Going line by line through the records below, count those with the word "RADIO" and give only the count.

_Source material_
================================

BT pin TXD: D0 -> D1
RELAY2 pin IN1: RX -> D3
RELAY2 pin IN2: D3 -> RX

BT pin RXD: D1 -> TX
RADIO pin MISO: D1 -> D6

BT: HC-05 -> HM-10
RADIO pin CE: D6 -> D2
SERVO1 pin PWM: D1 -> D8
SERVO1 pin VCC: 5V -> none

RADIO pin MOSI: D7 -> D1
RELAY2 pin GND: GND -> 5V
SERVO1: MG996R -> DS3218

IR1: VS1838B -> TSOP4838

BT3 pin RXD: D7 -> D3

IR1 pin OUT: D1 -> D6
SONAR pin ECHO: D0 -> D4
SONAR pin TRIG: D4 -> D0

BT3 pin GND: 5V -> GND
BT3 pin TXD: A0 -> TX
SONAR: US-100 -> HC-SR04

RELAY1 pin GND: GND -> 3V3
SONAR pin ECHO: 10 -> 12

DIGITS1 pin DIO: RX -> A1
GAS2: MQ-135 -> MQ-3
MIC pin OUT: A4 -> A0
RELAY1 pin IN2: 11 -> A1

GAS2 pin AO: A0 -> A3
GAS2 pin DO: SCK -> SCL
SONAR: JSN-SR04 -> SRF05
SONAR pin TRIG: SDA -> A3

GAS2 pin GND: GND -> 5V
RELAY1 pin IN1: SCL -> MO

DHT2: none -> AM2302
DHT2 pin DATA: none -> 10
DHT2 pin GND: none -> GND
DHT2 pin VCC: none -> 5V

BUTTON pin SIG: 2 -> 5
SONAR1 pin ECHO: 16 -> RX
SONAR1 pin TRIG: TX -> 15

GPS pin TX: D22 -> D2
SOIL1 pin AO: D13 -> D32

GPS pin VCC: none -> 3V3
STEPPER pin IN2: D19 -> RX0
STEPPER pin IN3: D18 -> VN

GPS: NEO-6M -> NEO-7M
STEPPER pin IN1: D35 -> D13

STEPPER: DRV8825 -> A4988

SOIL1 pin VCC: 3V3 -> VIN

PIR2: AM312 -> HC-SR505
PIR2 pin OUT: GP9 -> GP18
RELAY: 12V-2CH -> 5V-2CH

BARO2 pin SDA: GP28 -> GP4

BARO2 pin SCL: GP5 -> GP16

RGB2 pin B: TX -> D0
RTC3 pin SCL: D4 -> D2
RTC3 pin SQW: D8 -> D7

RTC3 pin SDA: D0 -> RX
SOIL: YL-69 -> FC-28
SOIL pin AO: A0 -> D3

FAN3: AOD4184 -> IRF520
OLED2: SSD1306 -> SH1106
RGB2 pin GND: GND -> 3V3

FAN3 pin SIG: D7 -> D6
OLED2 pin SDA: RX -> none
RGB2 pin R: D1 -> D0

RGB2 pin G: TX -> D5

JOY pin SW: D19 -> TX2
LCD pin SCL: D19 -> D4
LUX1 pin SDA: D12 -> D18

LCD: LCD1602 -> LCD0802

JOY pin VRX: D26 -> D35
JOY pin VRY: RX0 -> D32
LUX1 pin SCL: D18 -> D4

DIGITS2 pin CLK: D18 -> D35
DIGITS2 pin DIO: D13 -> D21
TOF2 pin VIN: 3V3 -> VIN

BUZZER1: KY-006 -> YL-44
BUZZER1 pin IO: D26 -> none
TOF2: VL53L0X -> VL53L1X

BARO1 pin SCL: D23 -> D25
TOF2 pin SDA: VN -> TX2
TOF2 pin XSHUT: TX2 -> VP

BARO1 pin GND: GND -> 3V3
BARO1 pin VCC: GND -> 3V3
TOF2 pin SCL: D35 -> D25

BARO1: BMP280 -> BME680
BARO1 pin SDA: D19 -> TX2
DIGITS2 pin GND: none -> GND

================================

_Solved problem_
3